### What to produce
Omit each picture as you copy the entries exactly.

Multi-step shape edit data
-------
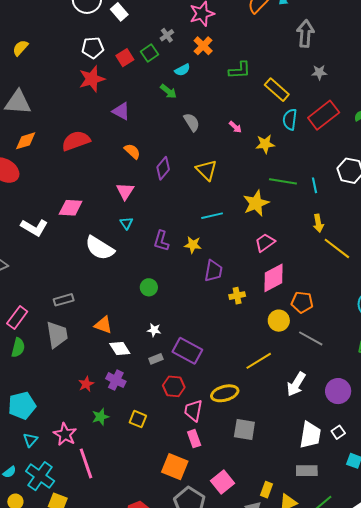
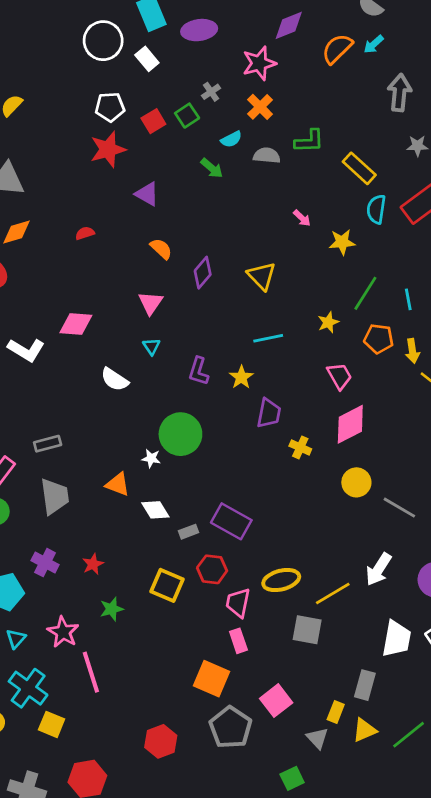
gray semicircle: (192, 122) -> (267, 155), moved, turned -54
red semicircle: (76, 141) -> (85, 233), size x0.5
green line: (283, 181) -> (365, 293), turned -68
yellow star: (256, 203) -> (328, 322), size x0.6
pink trapezoid: (265, 243) -> (339, 376), turned 95
yellow star: (193, 245) -> (241, 377), turned 30
white semicircle: (100, 248) -> (115, 379), size x0.7
green circle: (149, 287) -> (180, 434), size x1.8
yellow cross: (237, 296) -> (300, 447), turned 35
gray rectangle: (64, 300) -> (48, 444), moved
orange pentagon: (302, 302) -> (379, 339), moved
white star: (154, 330) -> (151, 458), moved
white diamond: (120, 349) -> (155, 510), moved
yellow line: (259, 361) -> (333, 594), moved
purple cross: (116, 380) -> (45, 563), moved
yellow square: (138, 419) -> (167, 585), moved, size x1.4
gray rectangle: (307, 471) -> (365, 685), moved, turned -75

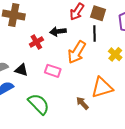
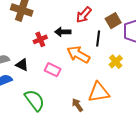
brown square: (98, 13) -> (113, 21), moved, turned 35
orange arrow: (77, 52) -> (78, 55), turned 80

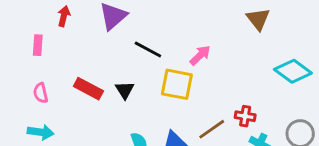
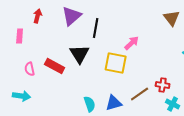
black line: (148, 49) -> (96, 28), moved, turned 72
black triangle: (125, 90) -> (80, 54), moved, size x1.5
pink semicircle: (41, 93) -> (30, 69), moved

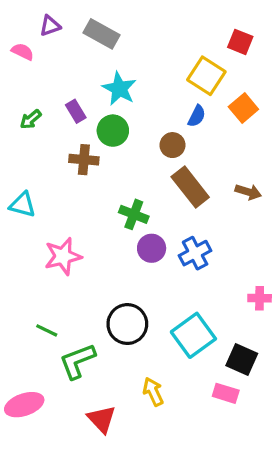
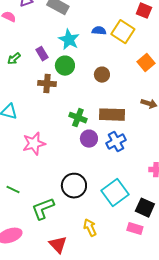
orange square: (243, 108) -> (146, 63), moved
blue semicircle: (197, 116) -> (99, 31), moved, turned -112
brown rectangle: (190, 187) -> (112, 115), moved, turned -50
green line: (47, 330) -> (13, 190), moved

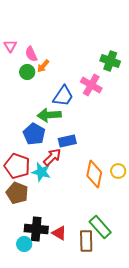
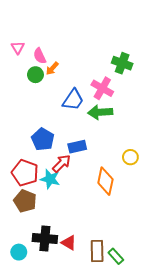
green arrow: (49, 115) -> (100, 112), moved
yellow circle: (118, 171) -> (130, 157), moved
green rectangle: (100, 227) -> (116, 256), moved, size x0.7
cyan circle: (24, 244) -> (19, 252), moved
-------
### Expected output
gray semicircle: (192, 122) -> (267, 155), moved, turned -54
red semicircle: (76, 141) -> (85, 233), size x0.5
green line: (283, 181) -> (365, 293), turned -68
yellow star: (256, 203) -> (328, 322), size x0.6
pink trapezoid: (265, 243) -> (339, 376), turned 95
yellow star: (193, 245) -> (241, 377), turned 30
white semicircle: (100, 248) -> (115, 379), size x0.7
green circle: (149, 287) -> (180, 434), size x1.8
yellow cross: (237, 296) -> (300, 447), turned 35
gray rectangle: (64, 300) -> (48, 444), moved
orange pentagon: (302, 302) -> (379, 339), moved
white star: (154, 330) -> (151, 458), moved
white diamond: (120, 349) -> (155, 510), moved
yellow line: (259, 361) -> (333, 594), moved
purple cross: (116, 380) -> (45, 563), moved
yellow square: (138, 419) -> (167, 585), moved, size x1.4
gray rectangle: (307, 471) -> (365, 685), moved, turned -75

brown square: (98, 13) -> (113, 21), moved, turned 35
orange arrow: (77, 52) -> (78, 55), turned 80

black line: (148, 49) -> (96, 28), moved, turned 72
black triangle: (125, 90) -> (80, 54), moved, size x1.5
pink semicircle: (41, 93) -> (30, 69), moved

orange square: (243, 108) -> (146, 63), moved
blue semicircle: (197, 116) -> (99, 31), moved, turned -112
brown rectangle: (190, 187) -> (112, 115), moved, turned -50
green line: (47, 330) -> (13, 190), moved

green arrow: (49, 115) -> (100, 112), moved
yellow circle: (118, 171) -> (130, 157), moved
green rectangle: (100, 227) -> (116, 256), moved, size x0.7
cyan circle: (24, 244) -> (19, 252), moved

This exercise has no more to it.